(Items from a data source)

____

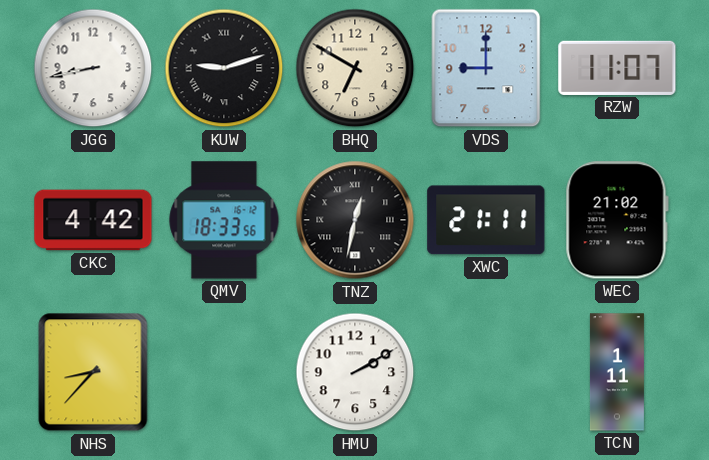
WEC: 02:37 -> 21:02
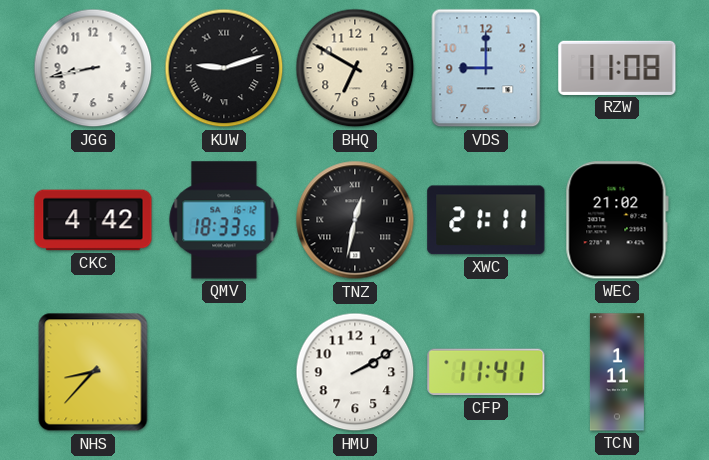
RZW: 11:07 -> 11:08
CFP: none -> 11:41
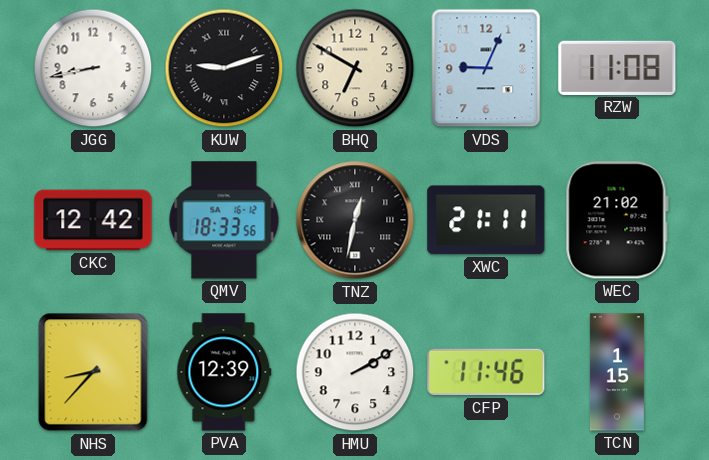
VDS: 9:00 -> 9:04
CKC: 4:42 -> 12:42
PVA: none -> 12:39
CFP: 11:41 -> 11:46
TCN: 1:11 -> 1:15
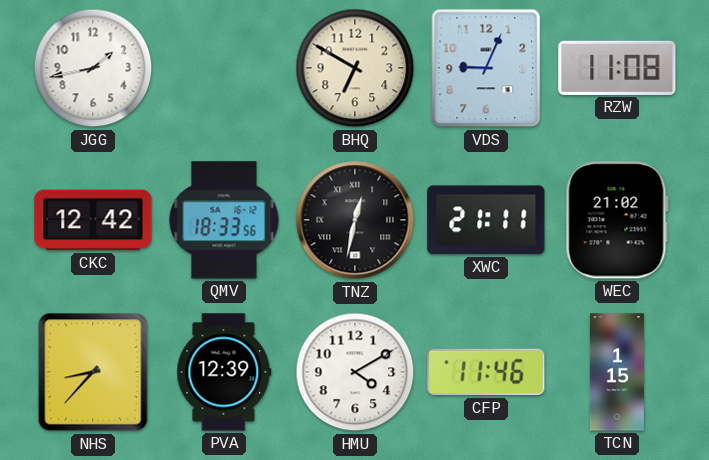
JGG: 8:43 -> 1:43
KUW: 9:12 -> none
HMU: 2:10 -> 4:10
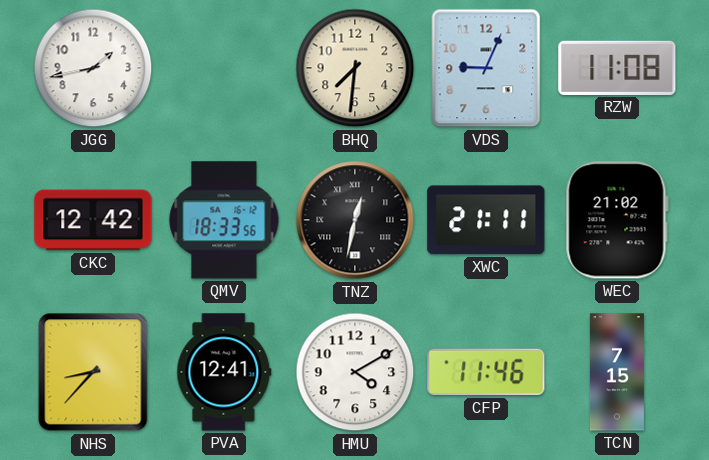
BHQ: 6:50 -> 7:31
PVA: 12:39 -> 12:41
TCN: 1:15 -> 7:15
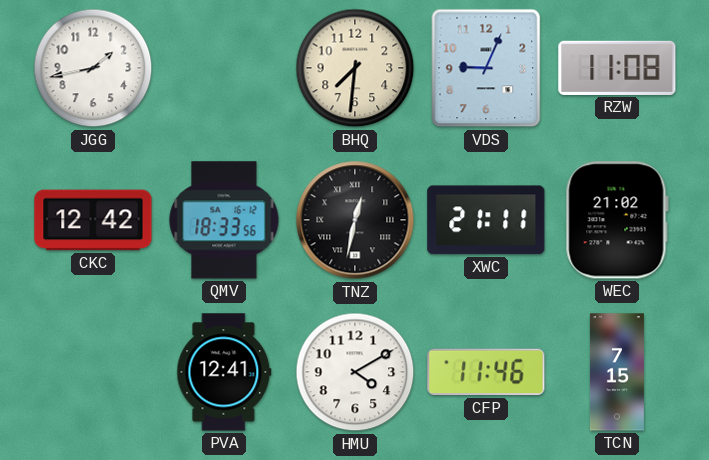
NHS: 8:37 -> none
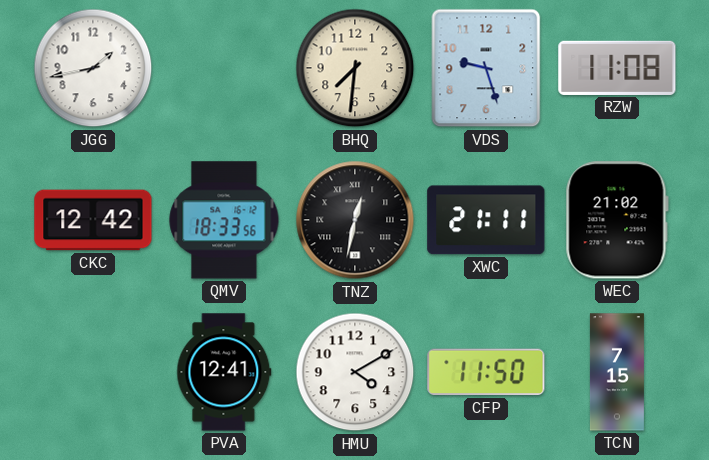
VDS: 9:04 -> 9:27
CFP: 11:46 -> 11:50
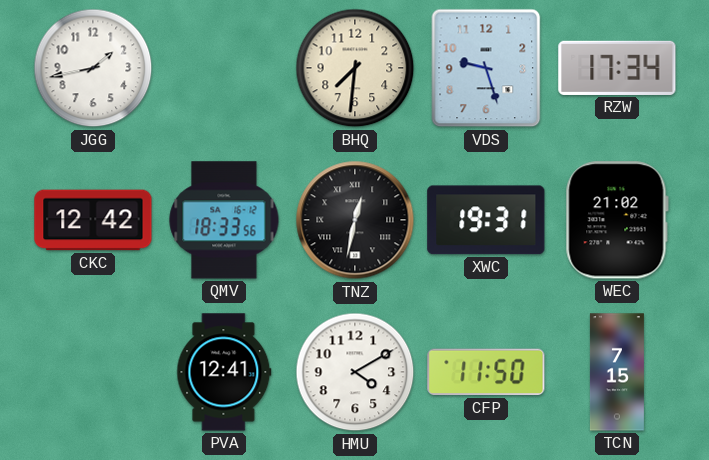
RZW: 11:08 -> 17:34
XWC: 21:11 -> 19:31
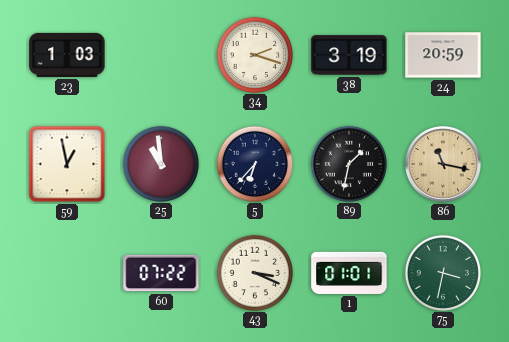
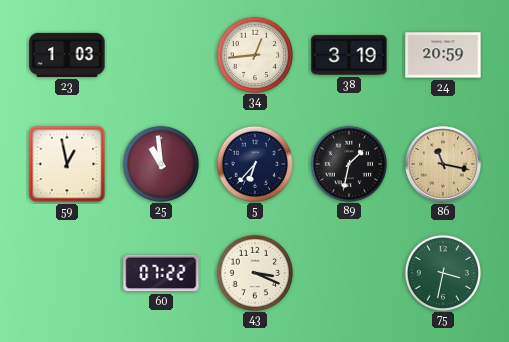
34: 2:18 -> 12:44
1: 01:01 -> none
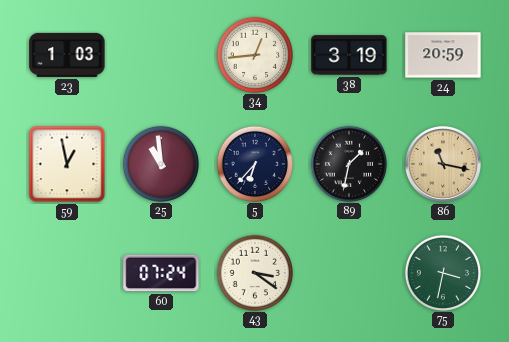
60: 07:22 -> 07:24
43: 3:19 -> 3:21
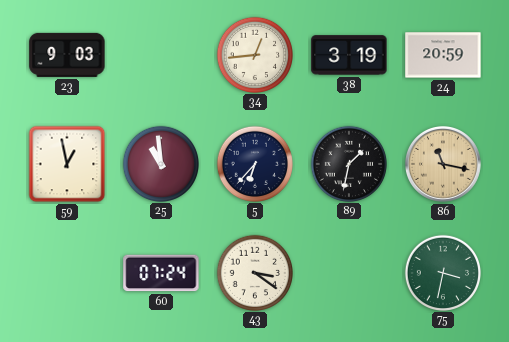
23: 1:03 -> 9:03
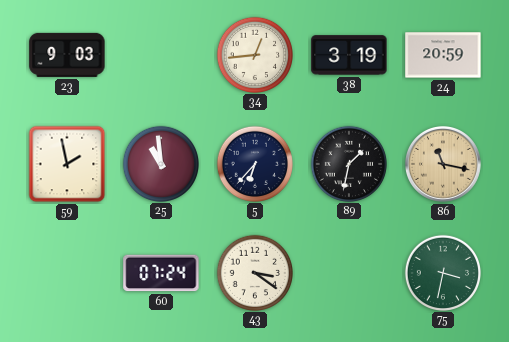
59: 12:58 -> 1:58
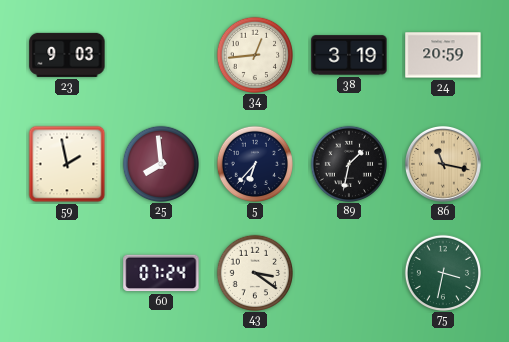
25: 10:59 -> 7:59
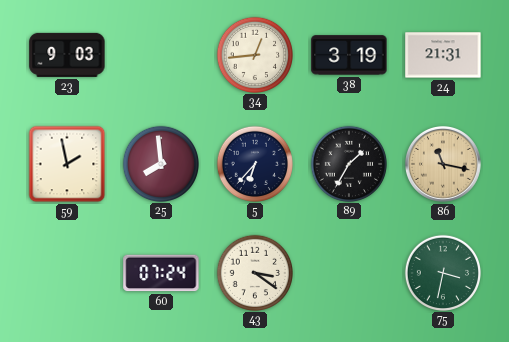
24: 20:59 -> 21:31
89: 1:32 -> 1:35
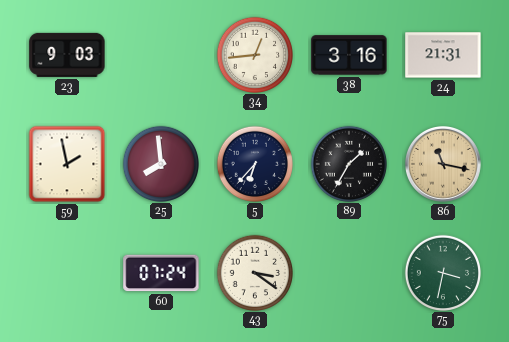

____

• [Exercise task]: Can you turn the lines of these records into a JSON list of strings, one string per line, skipping blank lines and leaving out the picture lines?

• [The reply]:
[
  "WEC: 02:37 -> 21:02",
  "RZW: 11:07 -> 11:08",
  "CFP: none -> 11:41",
  "VDS: 9:00 -> 9:04",
  "CKC: 4:42 -> 12:42",
  "PVA: none -> 12:39",
  "CFP: 11:41 -> 11:46",
  "TCN: 1:11 -> 1:15",
  "JGG: 8:43 -> 1:43",
  "KUW: 9:12 -> none",
  "HMU: 2:10 -> 4:10",
  "BHQ: 6:50 -> 7:31",
  "PVA: 12:39 -> 12:41",
  "TCN: 1:15 -> 7:15",
  "NHS: 8:37 -> none",
  "VDS: 9:04 -> 9:27",
  "CFP: 11:46 -> 11:50",
  "RZW: 11:08 -> 17:34",
  "XWC: 21:11 -> 19:31",
  "34: 2:18 -> 12:44",
  "1: 01:01 -> none",
  "60: 07:22 -> 07:24",
  "43: 3:19 -> 3:21",
  "23: 1:03 -> 9:03",
  "59: 12:58 -> 1:58",
  "25: 10:59 -> 7:59",
  "24: 20:59 -> 21:31",
  "89: 1:32 -> 1:35"
]